* [The input]
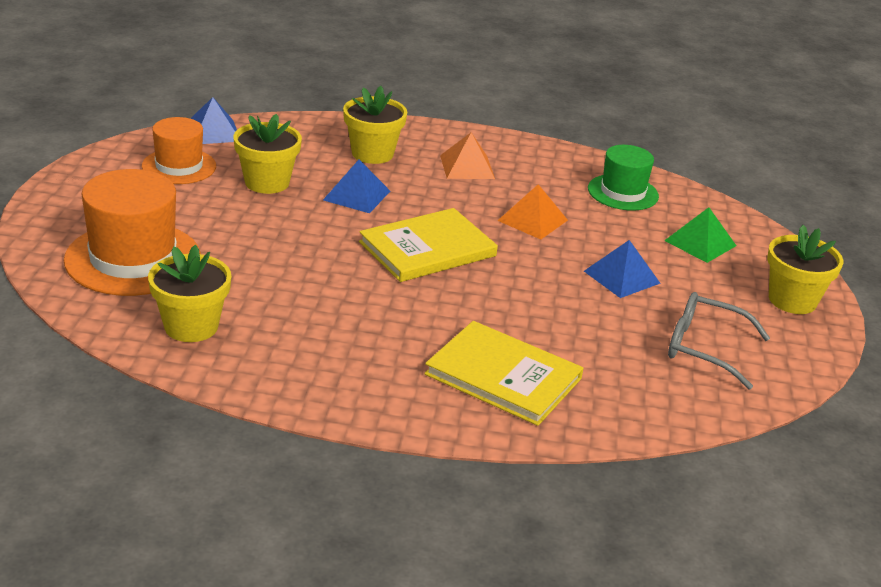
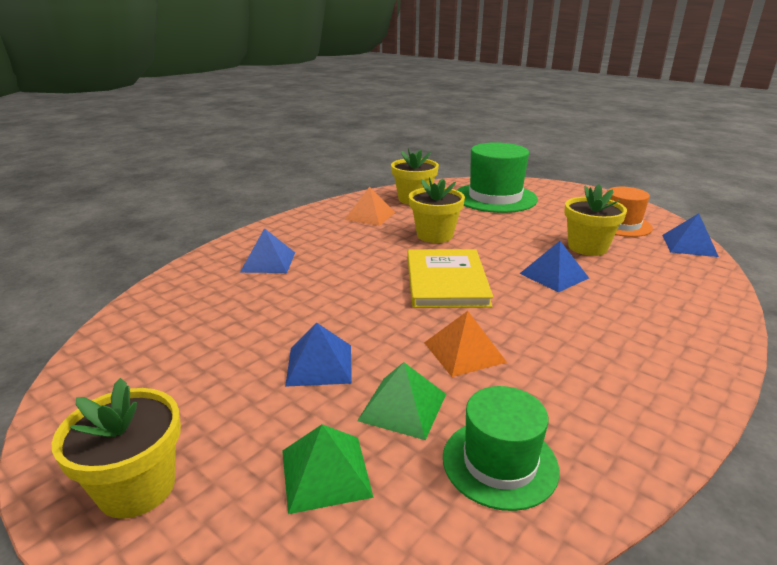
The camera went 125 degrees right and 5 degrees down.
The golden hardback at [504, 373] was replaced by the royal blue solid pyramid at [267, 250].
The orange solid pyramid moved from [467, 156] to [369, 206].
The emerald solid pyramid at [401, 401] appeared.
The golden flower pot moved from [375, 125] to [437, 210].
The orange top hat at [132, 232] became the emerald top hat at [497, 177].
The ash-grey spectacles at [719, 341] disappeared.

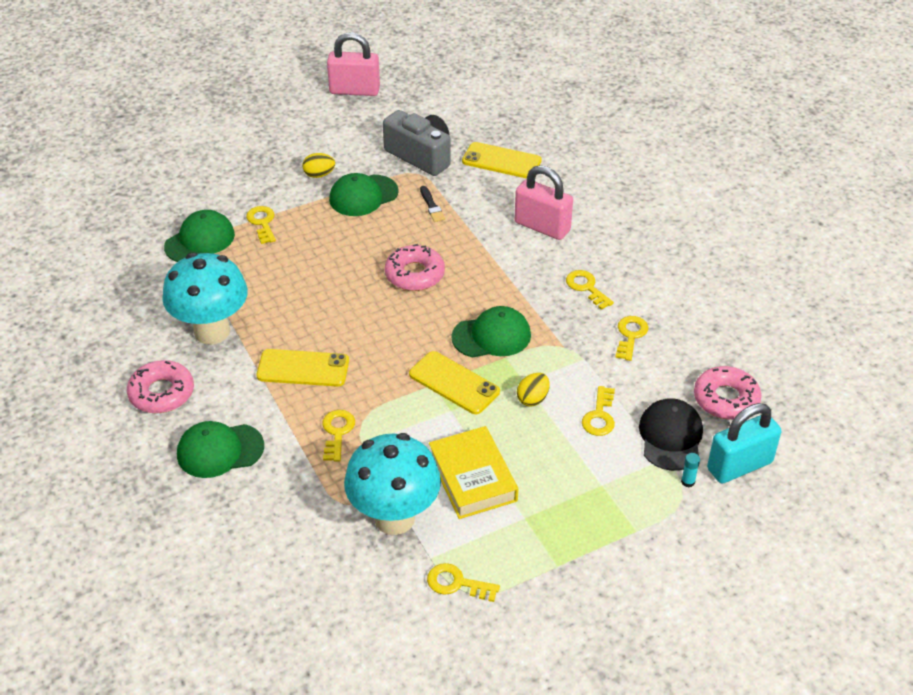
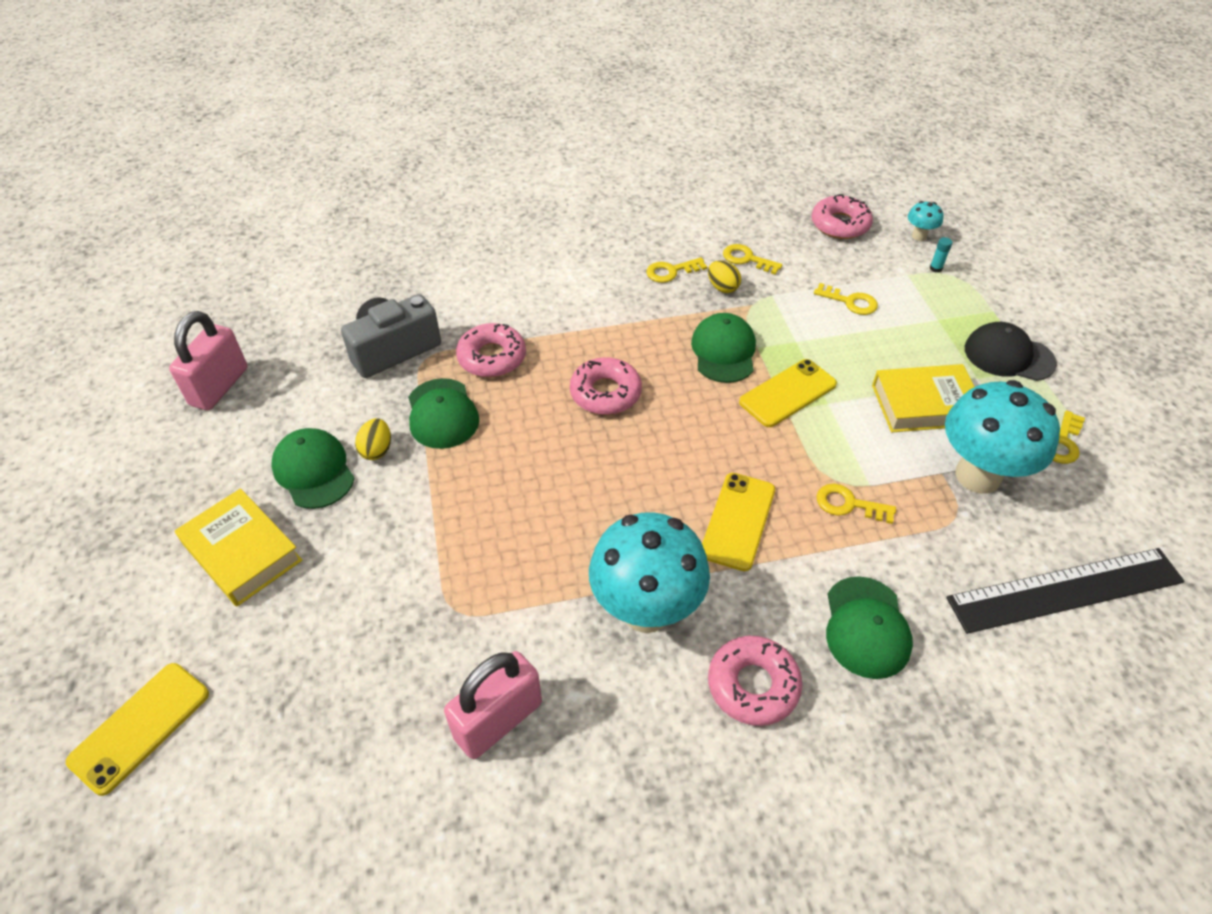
The camera went 75 degrees left and 5 degrees up.
The golden smartphone moved from [502, 160] to [137, 729].
The golden hardback at [238, 547] appeared.
The emerald cap moved from [199, 236] to [313, 468].
The pink small lock moved from [543, 202] to [493, 705].
The ebony paint brush at [432, 204] was replaced by the pink donut at [491, 350].
The golden toy egg moved from [533, 389] to [724, 276].
The turquoise small lock at [744, 443] was replaced by the turquoise toadstool at [925, 221].
The ebony measuring stick at [1065, 591] appeared.
The ebony cap moved from [671, 434] to [1011, 351].
The golden door key at [261, 225] disappeared.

* [Task to complete] Would you copy each line of the records that contains "orange"?

* [Exercise response]
The orange solid pyramid moved from [467, 156] to [369, 206].
The orange top hat at [132, 232] became the emerald top hat at [497, 177].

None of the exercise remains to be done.